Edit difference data
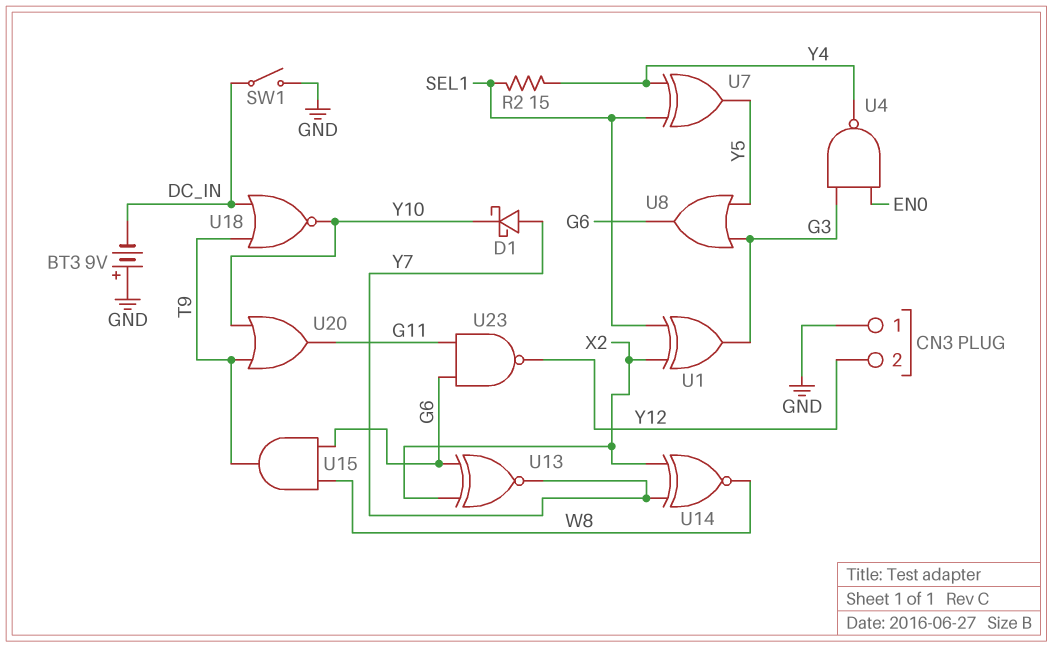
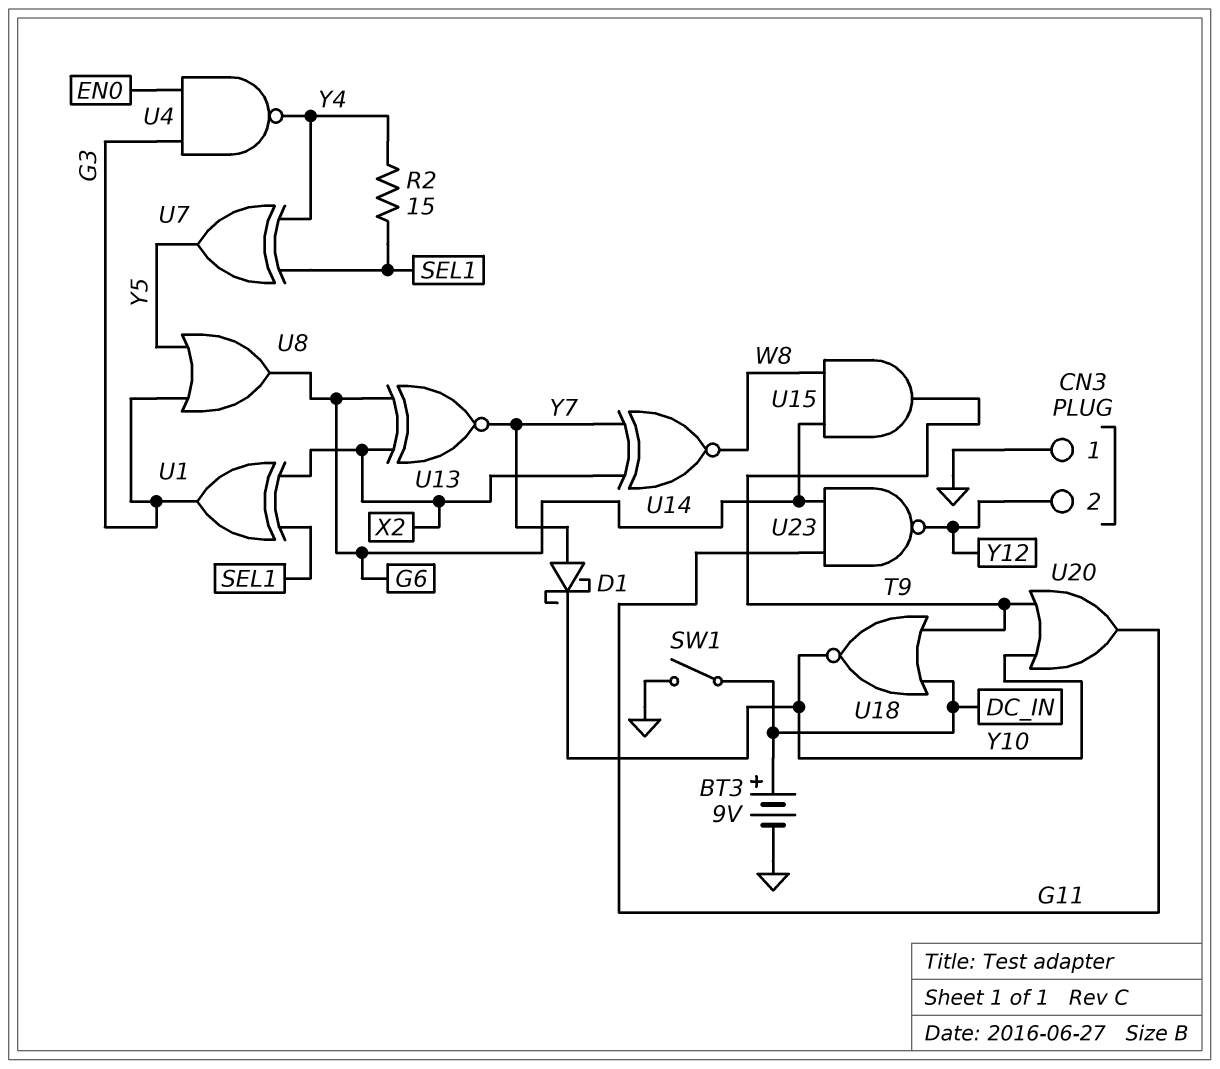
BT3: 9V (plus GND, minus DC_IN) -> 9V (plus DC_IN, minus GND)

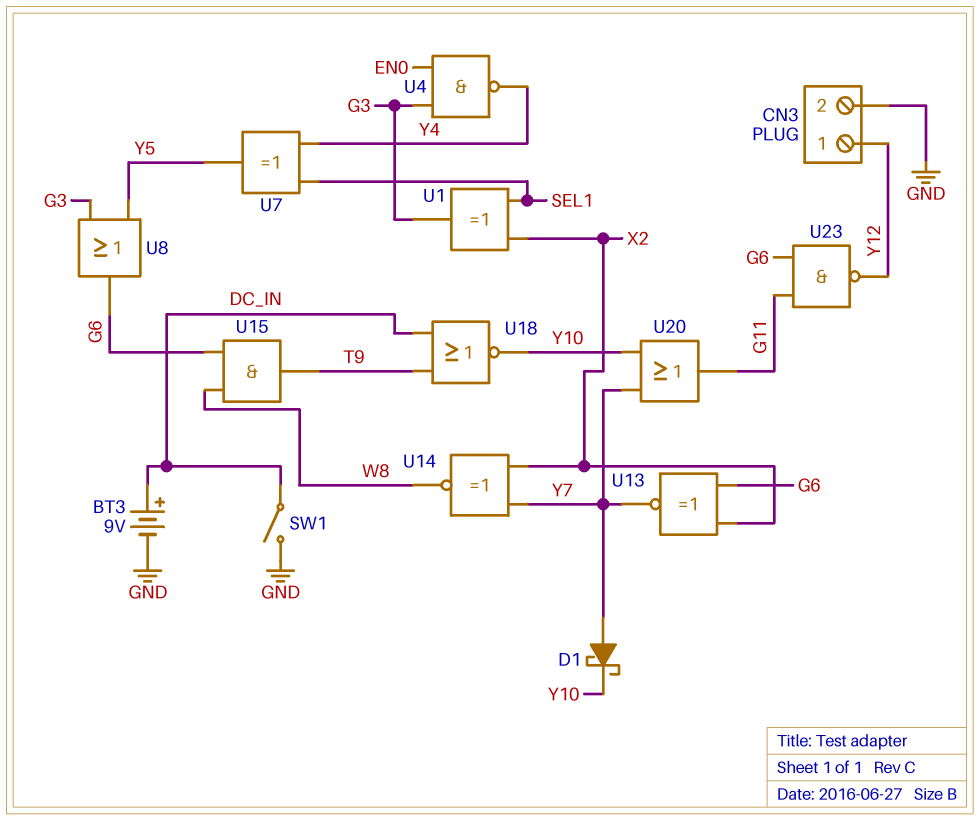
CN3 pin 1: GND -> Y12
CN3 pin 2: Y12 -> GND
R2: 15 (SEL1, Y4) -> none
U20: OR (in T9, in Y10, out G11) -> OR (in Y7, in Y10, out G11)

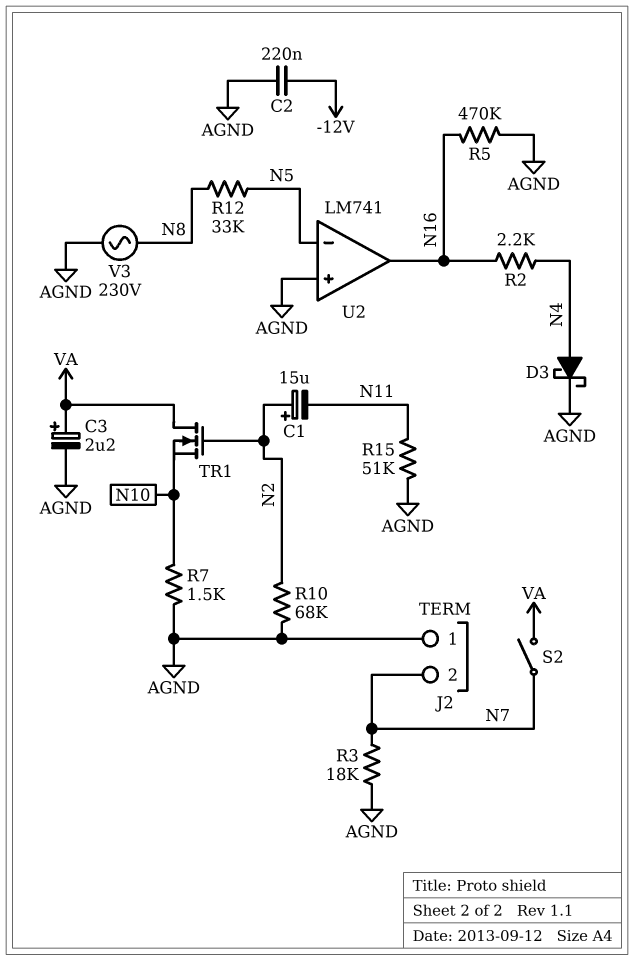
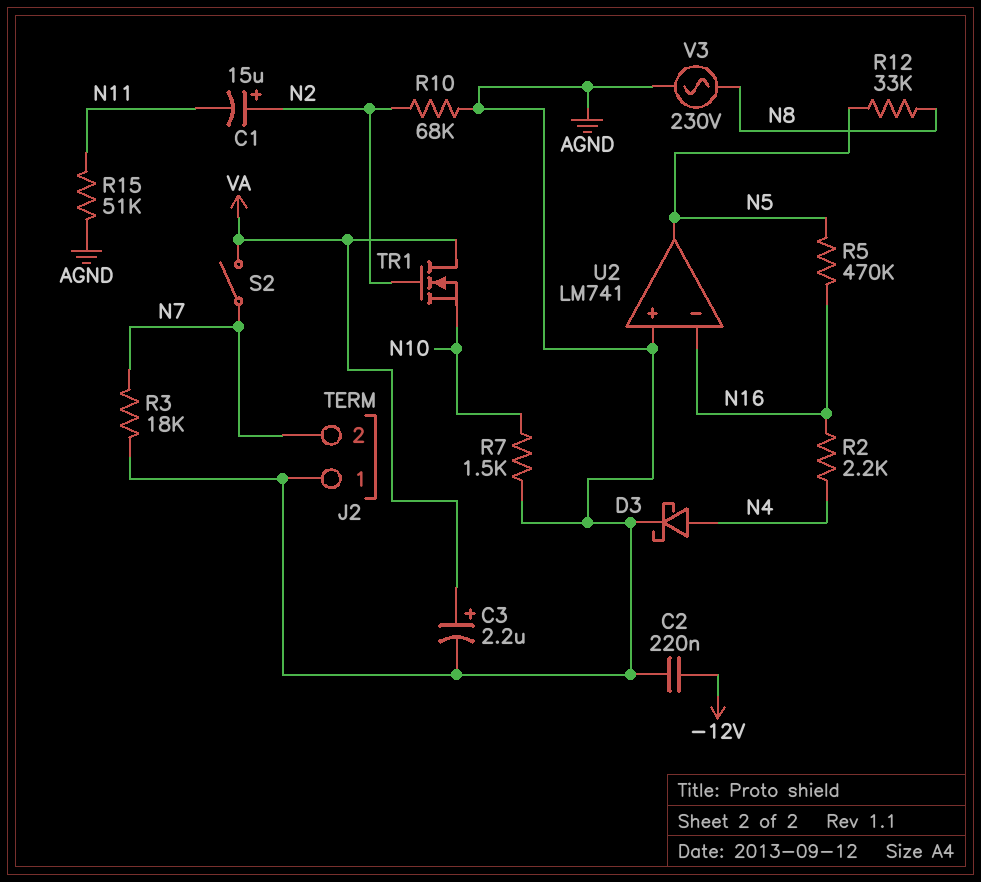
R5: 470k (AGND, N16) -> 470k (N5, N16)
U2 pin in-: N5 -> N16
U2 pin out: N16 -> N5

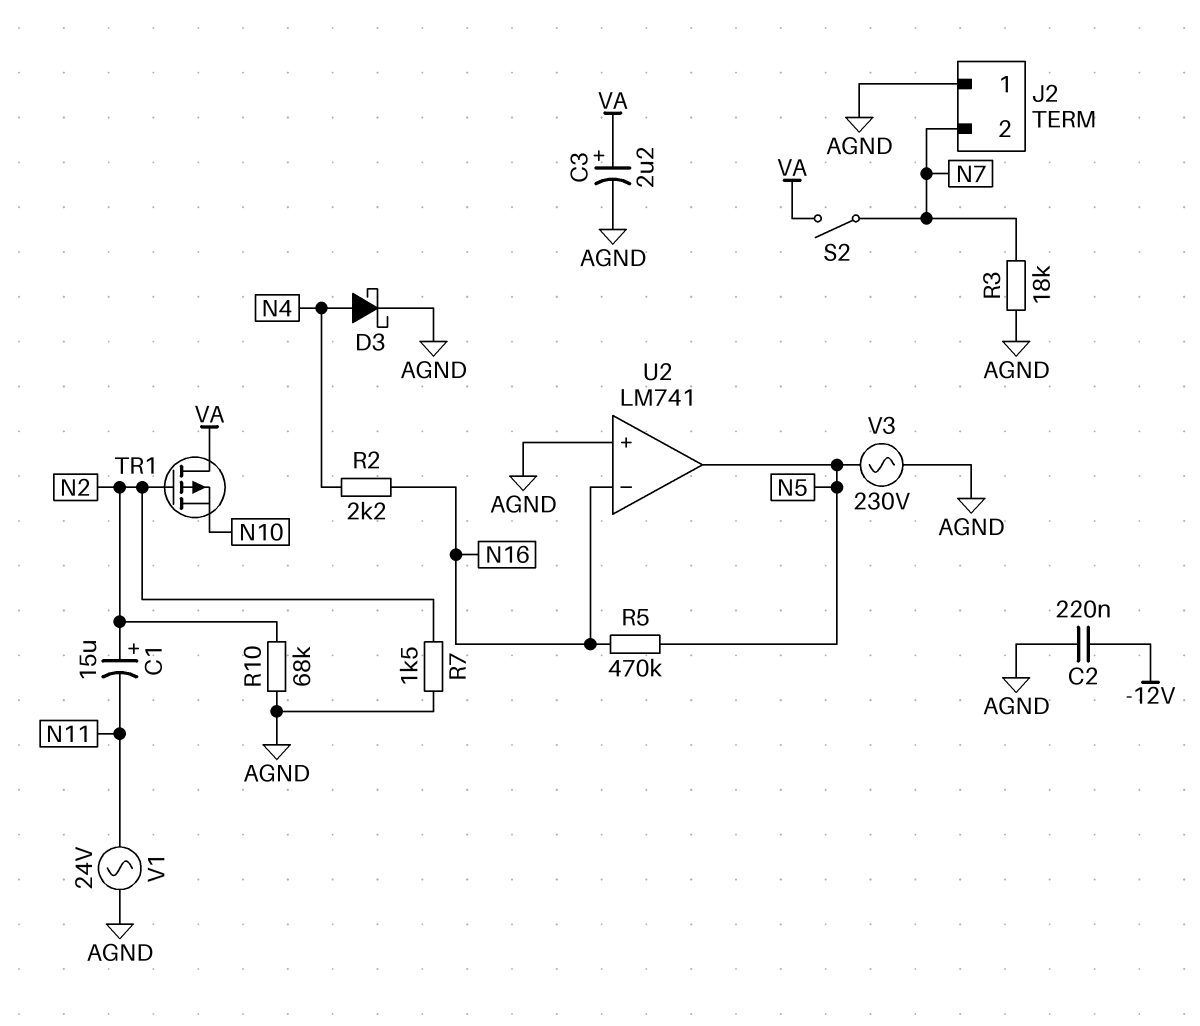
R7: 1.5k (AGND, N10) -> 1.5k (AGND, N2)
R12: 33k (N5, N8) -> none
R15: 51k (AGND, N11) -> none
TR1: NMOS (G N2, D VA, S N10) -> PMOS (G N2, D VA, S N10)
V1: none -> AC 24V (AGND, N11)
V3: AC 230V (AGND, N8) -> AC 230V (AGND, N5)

» **WHAT YOU ARE ASKED TO DO**: Going through the records above, count the lines that include the word "AGND". Give the number alone.

» **SOLUTION FOR THIS TASK**: 5